→ **WHAT TO DO**: Without including the pictures, copy out every line below.

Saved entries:
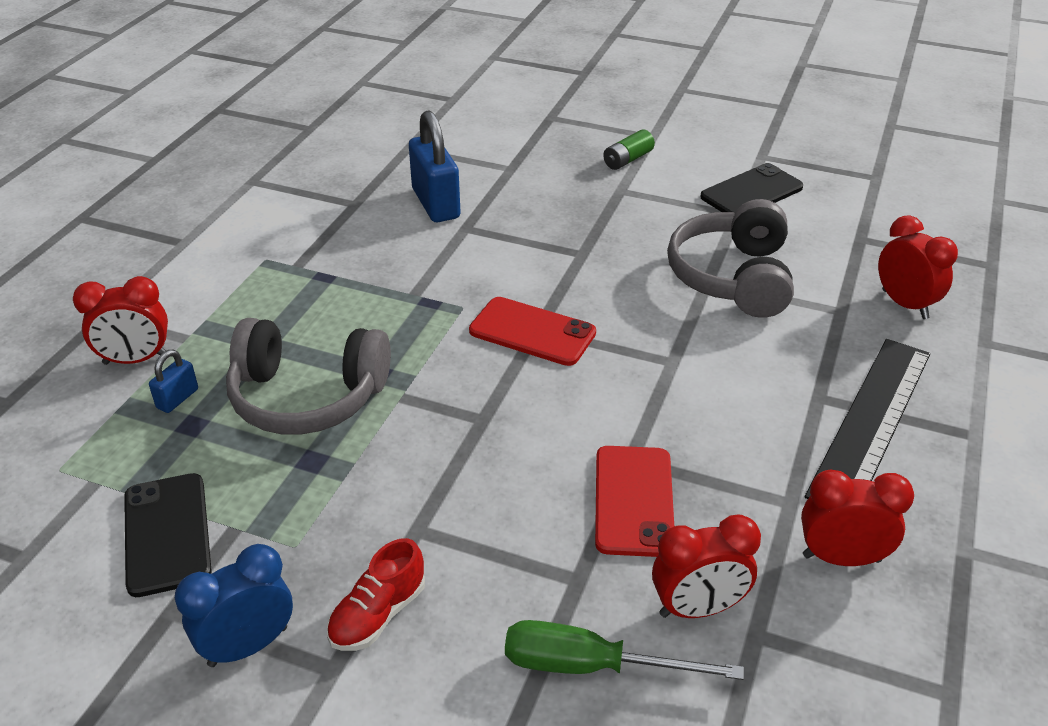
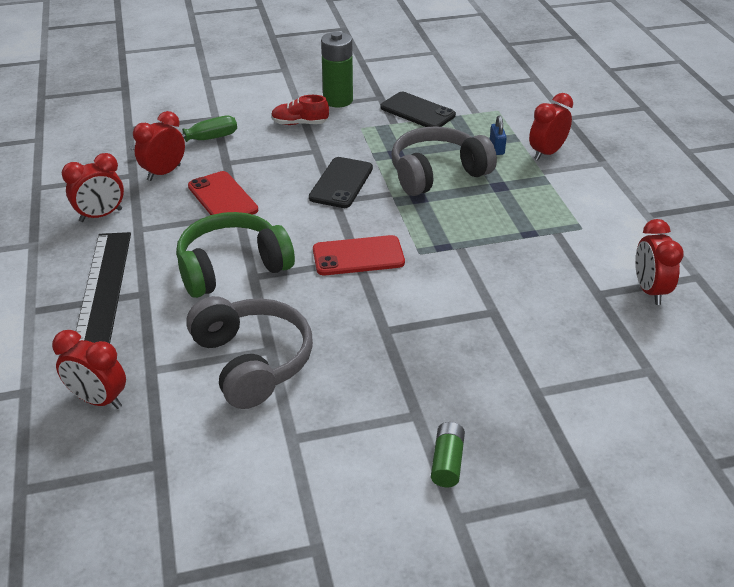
camera: 145 degrees right, 0 degrees up
(248, 646) = (338, 100): blue clock -> green battery
(309, 188) = (649, 290): none -> red clock
(378, 615) = (300, 123): red shoe -> red shoe turned 90 degrees counterclockwise
(436, 204) = (543, 322): blue padlock -> none
(690, 382) = (232, 268): none -> green headphones
(751, 192) = (294, 477): black phone -> black phone (341, 183)

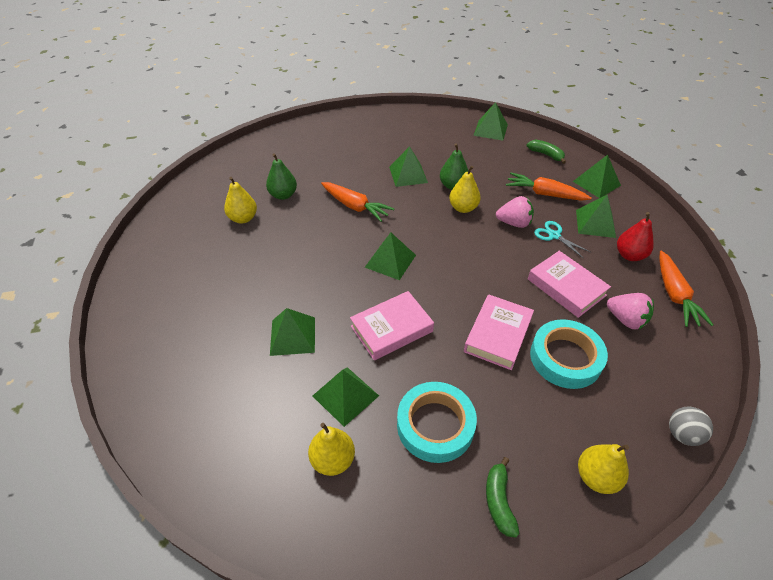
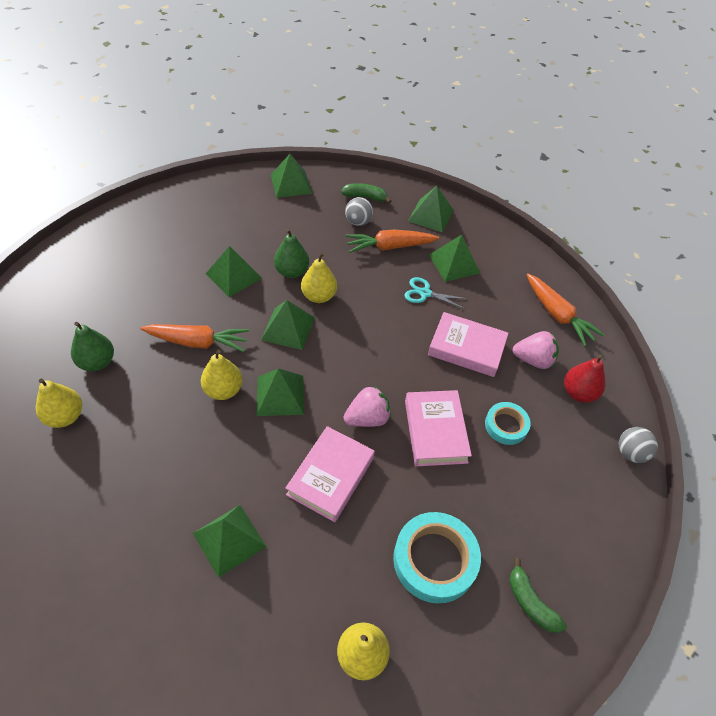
camera: 35 degrees left, 5 degrees up
(345, 395) = (330, 578): green pyramid -> green pyramid (288, 328)
(514, 223) = (379, 294): pink strawberry -> pink strawberry (367, 418)
(528, 169) = (358, 222): none -> grey ball
(565, 358) = (506, 425): turquoise tape -> turquoise tape, size x0.59
(596, 477) = (591, 531): yellow pear -> yellow pear (223, 390)
(629, 255) = (501, 288): red pear -> red pear (578, 393)

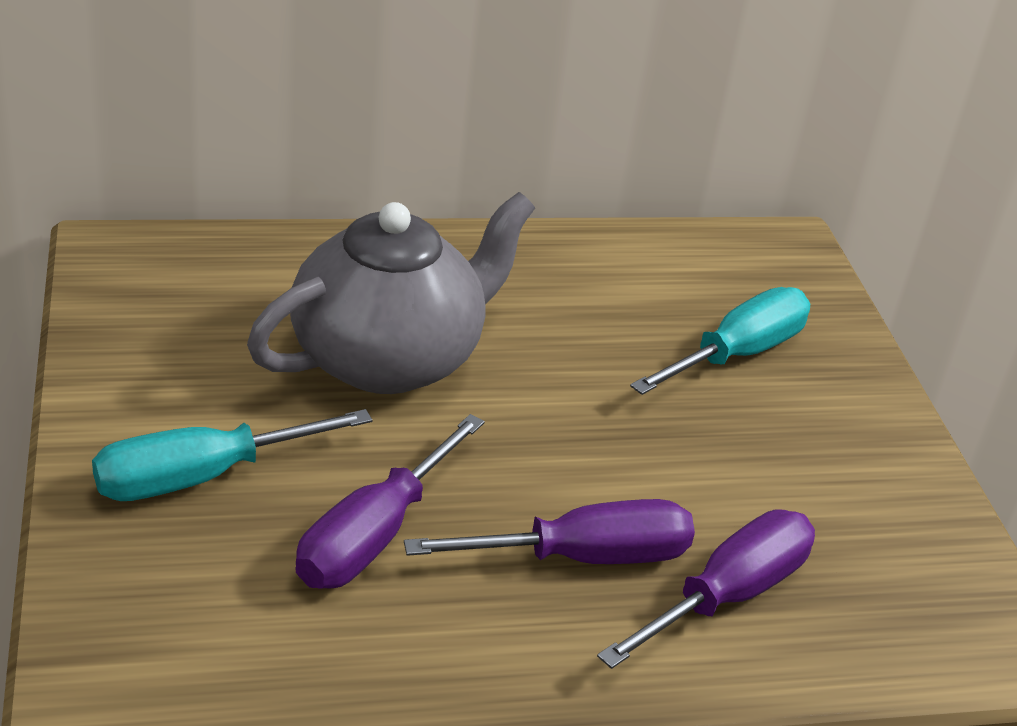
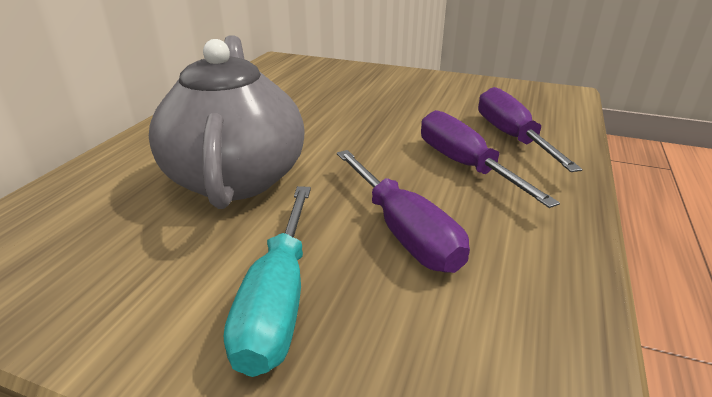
camera: 55 degrees left, 5 degrees down
(582, 557) = (464, 165): purple screwdriver -> purple screwdriver turned 45 degrees counterclockwise
(736, 354) = (341, 88): turquoise screwdriver -> none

→ **ANSWER SPACE**:
camera: 145 degrees right, 0 degrees up
(248, 646) = (338, 100): blue clock -> green battery
(309, 188) = (649, 290): none -> red clock
(378, 615) = (300, 123): red shoe -> red shoe turned 90 degrees counterclockwise
(436, 204) = (543, 322): blue padlock -> none
(690, 382) = (232, 268): none -> green headphones
(751, 192) = (294, 477): black phone -> black phone (341, 183)

camera: 35 degrees left, 5 degrees up
(345, 395) = (330, 578): green pyramid -> green pyramid (288, 328)
(514, 223) = (379, 294): pink strawberry -> pink strawberry (367, 418)
(528, 169) = (358, 222): none -> grey ball
(565, 358) = (506, 425): turquoise tape -> turquoise tape, size x0.59
(596, 477) = (591, 531): yellow pear -> yellow pear (223, 390)
(629, 255) = (501, 288): red pear -> red pear (578, 393)

camera: 55 degrees left, 5 degrees down
(582, 557) = (464, 165): purple screwdriver -> purple screwdriver turned 45 degrees counterclockwise
(736, 354) = (341, 88): turquoise screwdriver -> none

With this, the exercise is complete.